Data items
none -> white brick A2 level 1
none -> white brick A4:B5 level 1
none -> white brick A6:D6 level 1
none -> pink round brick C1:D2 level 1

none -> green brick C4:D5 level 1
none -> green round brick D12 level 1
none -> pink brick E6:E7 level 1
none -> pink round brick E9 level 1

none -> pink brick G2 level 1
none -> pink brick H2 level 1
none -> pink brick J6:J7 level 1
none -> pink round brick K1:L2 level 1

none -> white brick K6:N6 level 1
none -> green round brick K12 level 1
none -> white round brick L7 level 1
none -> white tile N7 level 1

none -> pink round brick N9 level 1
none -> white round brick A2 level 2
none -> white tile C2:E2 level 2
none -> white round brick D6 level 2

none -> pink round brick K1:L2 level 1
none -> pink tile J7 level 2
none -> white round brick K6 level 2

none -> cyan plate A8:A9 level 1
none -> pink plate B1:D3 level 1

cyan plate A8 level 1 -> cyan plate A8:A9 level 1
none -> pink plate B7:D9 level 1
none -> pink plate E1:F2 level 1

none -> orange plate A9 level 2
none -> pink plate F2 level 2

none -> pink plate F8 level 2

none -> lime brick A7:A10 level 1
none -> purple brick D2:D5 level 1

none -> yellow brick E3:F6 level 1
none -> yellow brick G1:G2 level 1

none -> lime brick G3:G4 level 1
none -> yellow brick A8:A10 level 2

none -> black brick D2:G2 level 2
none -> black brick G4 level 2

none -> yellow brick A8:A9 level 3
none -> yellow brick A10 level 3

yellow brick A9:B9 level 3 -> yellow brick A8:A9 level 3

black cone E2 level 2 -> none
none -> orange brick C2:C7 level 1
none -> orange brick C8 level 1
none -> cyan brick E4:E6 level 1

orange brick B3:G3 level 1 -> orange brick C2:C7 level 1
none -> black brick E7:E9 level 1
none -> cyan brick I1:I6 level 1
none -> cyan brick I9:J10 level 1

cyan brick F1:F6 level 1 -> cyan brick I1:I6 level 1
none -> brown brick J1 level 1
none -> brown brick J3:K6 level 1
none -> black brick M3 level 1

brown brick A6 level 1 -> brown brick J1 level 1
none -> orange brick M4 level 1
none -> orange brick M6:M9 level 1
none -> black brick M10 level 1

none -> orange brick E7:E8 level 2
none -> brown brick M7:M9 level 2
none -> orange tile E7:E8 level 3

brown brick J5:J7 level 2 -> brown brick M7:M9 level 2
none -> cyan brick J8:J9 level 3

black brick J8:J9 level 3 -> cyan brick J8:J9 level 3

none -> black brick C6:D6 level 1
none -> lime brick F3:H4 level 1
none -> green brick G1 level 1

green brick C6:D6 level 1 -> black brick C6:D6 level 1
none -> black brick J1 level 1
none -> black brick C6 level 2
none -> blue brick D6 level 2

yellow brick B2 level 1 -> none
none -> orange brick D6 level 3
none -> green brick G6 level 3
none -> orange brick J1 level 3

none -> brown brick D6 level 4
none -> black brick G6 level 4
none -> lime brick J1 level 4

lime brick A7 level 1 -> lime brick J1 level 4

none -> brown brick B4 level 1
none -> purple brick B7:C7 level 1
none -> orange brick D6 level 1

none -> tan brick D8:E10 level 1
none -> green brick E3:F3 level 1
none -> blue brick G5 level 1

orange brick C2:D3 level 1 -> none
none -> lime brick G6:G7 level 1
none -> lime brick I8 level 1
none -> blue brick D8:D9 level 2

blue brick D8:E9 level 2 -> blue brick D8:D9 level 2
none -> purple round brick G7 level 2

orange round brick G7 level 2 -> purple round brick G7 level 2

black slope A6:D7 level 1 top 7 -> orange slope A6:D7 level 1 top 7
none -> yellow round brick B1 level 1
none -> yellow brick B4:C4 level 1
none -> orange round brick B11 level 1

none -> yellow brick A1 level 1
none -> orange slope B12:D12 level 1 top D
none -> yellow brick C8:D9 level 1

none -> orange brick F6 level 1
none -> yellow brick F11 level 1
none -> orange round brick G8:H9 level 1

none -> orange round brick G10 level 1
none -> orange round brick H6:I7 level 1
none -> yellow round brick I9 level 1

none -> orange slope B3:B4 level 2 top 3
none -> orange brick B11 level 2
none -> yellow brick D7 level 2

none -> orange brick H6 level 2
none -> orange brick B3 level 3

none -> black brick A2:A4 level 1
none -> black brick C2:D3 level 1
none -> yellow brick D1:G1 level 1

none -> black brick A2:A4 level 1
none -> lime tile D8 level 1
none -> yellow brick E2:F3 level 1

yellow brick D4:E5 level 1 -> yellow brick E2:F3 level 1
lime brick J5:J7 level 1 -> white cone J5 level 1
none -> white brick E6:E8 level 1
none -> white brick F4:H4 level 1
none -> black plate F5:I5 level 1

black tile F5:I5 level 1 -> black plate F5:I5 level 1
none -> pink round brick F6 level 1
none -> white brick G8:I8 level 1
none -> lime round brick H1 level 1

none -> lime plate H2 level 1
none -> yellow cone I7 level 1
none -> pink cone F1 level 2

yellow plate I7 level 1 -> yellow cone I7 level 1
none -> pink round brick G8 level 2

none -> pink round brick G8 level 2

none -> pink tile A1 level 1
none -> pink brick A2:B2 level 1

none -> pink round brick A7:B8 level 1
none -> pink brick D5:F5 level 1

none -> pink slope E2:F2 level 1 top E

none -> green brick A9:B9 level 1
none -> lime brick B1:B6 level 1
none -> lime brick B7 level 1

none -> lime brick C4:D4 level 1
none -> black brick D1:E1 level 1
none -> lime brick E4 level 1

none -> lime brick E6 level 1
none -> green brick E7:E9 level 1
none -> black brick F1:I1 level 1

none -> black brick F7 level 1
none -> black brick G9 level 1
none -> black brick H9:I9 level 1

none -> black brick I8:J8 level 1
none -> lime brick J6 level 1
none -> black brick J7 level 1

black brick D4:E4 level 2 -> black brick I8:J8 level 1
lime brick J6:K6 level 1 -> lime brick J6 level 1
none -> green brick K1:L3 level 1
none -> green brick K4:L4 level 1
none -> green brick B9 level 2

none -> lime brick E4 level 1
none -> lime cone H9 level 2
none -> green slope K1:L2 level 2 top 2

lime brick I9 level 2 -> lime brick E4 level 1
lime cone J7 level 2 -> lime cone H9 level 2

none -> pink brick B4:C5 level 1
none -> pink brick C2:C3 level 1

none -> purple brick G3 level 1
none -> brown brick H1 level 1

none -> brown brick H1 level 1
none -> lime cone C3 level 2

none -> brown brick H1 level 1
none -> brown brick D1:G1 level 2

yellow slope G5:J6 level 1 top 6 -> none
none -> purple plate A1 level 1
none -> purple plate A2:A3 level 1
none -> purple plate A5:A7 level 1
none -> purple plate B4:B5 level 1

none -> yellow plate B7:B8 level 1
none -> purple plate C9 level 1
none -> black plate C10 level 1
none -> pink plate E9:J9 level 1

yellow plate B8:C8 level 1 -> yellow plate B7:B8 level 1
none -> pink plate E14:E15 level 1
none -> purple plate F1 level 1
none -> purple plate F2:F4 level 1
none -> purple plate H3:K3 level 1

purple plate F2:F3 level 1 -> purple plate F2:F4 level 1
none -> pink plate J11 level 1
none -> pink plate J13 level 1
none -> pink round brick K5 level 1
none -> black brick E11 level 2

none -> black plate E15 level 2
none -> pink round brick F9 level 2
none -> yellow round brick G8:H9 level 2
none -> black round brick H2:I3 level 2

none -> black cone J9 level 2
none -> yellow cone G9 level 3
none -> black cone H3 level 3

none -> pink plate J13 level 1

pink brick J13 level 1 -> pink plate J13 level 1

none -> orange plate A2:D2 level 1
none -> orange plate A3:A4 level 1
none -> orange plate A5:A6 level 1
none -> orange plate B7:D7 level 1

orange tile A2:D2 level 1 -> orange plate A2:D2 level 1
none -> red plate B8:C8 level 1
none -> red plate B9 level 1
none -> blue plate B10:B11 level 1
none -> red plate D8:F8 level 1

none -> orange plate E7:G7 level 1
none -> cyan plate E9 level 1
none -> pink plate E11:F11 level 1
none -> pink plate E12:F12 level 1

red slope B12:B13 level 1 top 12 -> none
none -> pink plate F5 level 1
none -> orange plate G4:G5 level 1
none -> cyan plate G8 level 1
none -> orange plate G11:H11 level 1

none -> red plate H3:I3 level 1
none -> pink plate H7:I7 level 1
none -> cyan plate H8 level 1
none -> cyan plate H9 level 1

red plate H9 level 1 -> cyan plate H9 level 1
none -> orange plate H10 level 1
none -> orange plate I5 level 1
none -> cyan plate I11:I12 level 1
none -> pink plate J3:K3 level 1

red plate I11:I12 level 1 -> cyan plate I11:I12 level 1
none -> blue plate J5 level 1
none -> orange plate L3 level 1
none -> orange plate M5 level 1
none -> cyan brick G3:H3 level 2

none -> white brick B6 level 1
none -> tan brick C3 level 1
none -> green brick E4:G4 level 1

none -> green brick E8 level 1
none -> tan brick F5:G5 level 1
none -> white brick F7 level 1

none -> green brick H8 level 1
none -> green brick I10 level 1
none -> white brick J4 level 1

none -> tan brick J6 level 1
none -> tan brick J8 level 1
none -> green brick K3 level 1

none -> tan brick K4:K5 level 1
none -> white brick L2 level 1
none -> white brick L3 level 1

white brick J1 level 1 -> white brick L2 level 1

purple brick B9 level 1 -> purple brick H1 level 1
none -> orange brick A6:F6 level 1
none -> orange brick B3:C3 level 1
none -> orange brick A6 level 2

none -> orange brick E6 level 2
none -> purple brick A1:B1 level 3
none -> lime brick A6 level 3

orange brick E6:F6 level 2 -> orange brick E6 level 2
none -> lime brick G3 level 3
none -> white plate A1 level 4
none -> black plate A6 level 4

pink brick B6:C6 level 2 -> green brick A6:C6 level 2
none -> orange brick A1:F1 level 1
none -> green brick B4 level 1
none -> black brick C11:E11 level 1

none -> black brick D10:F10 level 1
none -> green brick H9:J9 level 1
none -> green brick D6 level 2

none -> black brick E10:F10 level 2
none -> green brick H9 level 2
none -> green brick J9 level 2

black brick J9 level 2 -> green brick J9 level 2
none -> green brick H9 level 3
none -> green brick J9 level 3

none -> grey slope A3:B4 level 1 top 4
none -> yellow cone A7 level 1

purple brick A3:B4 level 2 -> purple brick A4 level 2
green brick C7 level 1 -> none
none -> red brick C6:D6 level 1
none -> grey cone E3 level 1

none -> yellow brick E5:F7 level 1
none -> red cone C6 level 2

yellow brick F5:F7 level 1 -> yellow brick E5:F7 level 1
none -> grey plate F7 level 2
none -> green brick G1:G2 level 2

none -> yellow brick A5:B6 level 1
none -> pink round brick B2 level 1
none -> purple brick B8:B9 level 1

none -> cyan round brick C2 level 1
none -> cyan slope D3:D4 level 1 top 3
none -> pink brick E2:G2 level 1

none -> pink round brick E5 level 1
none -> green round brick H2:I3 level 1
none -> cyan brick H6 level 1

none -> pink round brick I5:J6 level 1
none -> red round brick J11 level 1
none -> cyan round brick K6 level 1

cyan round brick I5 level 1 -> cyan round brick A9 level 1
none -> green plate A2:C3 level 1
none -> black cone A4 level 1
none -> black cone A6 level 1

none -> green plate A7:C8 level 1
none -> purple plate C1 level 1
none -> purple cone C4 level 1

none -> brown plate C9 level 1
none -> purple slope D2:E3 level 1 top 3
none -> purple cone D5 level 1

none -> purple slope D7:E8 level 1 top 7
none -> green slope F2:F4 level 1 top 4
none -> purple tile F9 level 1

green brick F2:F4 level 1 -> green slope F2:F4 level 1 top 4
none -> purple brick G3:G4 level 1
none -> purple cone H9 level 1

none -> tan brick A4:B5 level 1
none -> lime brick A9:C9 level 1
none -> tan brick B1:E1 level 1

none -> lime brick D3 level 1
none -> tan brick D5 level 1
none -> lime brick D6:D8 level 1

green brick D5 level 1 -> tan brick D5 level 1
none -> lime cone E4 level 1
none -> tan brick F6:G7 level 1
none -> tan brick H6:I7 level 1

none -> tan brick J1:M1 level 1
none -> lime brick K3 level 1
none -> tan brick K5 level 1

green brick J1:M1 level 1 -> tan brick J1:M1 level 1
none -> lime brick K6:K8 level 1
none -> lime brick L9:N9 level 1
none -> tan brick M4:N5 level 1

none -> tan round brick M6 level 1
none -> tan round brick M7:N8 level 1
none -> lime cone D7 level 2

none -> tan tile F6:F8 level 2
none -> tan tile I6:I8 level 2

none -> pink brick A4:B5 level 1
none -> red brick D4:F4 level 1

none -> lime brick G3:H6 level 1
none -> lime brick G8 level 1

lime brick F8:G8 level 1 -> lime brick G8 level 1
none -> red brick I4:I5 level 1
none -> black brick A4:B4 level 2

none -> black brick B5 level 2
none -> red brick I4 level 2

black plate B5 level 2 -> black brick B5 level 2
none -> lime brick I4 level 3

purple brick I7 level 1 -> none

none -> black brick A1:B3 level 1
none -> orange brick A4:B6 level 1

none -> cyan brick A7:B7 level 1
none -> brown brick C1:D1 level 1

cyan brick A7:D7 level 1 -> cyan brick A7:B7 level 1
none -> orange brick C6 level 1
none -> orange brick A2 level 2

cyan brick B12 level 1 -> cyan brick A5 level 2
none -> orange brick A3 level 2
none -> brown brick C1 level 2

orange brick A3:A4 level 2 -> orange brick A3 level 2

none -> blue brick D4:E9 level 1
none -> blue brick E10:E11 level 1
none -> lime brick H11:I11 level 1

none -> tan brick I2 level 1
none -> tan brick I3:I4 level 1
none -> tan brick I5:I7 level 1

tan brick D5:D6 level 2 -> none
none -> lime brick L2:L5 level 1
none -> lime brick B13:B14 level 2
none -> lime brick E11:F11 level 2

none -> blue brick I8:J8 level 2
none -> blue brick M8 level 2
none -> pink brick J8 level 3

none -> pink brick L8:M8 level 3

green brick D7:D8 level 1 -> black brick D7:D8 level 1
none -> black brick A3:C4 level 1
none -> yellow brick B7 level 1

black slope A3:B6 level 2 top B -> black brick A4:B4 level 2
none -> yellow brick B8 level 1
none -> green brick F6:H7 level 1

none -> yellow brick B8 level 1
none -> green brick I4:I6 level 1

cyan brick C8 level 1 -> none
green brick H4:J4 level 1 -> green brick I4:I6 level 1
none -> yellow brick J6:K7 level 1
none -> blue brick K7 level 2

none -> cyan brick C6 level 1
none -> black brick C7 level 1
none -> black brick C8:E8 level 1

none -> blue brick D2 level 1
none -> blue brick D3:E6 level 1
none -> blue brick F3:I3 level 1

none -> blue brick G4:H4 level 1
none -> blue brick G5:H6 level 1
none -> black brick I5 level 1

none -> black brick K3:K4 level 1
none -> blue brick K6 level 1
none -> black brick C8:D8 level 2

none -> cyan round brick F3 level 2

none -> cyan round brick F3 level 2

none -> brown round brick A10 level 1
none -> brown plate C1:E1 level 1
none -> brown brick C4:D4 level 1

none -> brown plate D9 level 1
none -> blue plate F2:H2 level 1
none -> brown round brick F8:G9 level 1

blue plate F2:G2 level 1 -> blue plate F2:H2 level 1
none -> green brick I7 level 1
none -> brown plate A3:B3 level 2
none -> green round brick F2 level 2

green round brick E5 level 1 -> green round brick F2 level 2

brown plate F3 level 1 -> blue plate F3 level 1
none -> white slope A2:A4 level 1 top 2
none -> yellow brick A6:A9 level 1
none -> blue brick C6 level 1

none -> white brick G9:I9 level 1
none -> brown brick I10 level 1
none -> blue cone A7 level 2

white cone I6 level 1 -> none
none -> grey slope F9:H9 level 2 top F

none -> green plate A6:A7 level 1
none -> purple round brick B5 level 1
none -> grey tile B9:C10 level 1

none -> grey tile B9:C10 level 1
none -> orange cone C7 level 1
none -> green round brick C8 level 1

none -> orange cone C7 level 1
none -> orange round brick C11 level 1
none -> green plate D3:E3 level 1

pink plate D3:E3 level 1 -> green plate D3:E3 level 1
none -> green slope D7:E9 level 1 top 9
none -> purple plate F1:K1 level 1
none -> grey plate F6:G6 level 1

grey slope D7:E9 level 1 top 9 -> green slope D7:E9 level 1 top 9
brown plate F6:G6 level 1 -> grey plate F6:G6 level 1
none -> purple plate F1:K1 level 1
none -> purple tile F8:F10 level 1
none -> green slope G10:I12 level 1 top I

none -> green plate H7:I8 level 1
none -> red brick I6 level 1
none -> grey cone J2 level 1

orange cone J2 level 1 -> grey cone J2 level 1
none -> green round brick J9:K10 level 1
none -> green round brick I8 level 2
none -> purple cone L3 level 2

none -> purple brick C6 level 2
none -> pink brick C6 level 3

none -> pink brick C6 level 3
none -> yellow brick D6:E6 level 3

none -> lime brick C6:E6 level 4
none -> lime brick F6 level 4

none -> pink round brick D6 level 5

_Work required_
List all lines from the entries that include the word "grey".

_Result of the exercise_
none -> grey slope A3:B4 level 1 top 4
none -> grey cone E3 level 1
none -> grey plate F7 level 2
none -> grey slope F9:H9 level 2 top F
none -> grey tile B9:C10 level 1
none -> grey tile B9:C10 level 1
none -> grey plate F6:G6 level 1
grey slope D7:E9 level 1 top 9 -> green slope D7:E9 level 1 top 9
brown plate F6:G6 level 1 -> grey plate F6:G6 level 1
none -> grey cone J2 level 1
orange cone J2 level 1 -> grey cone J2 level 1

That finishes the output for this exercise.